WORK ITEM » State the count of lines below featuring the word "brązowy", and write nothing further.

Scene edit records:
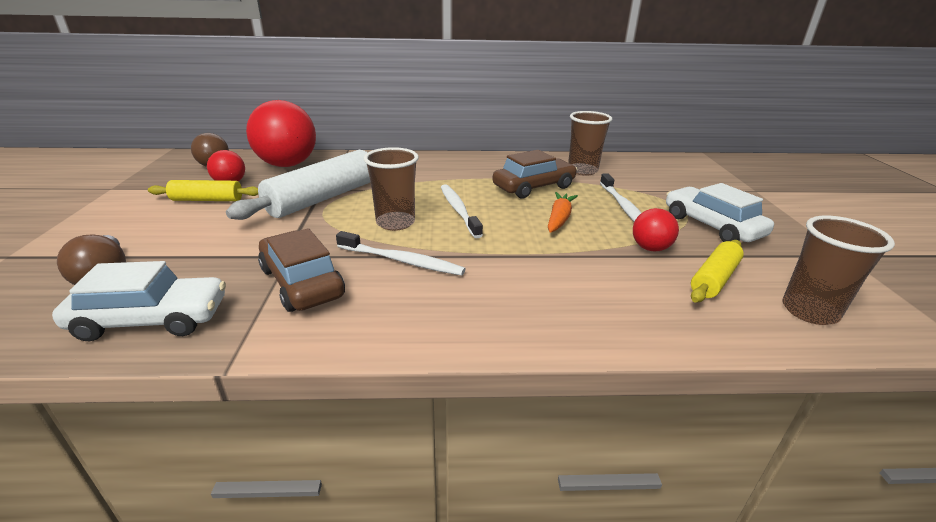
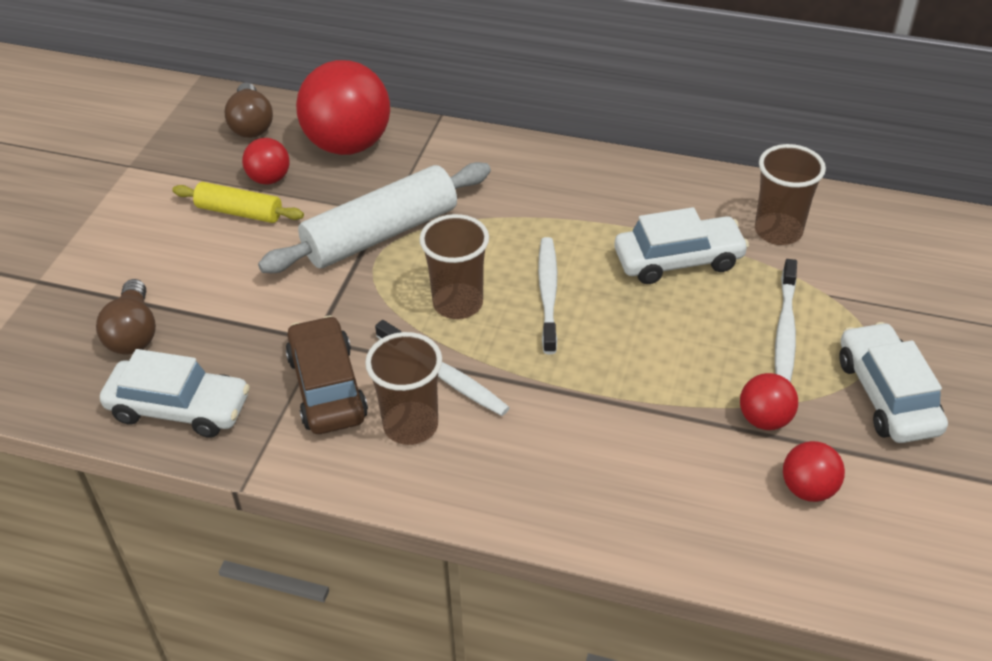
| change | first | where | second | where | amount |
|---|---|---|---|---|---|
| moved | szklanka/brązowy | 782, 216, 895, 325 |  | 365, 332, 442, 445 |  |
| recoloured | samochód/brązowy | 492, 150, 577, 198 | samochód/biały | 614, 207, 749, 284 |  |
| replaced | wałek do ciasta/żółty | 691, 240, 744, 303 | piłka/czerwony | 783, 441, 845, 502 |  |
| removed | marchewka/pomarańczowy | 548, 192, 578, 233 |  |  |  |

SOLUTION FOR THIS PROBLEM » 2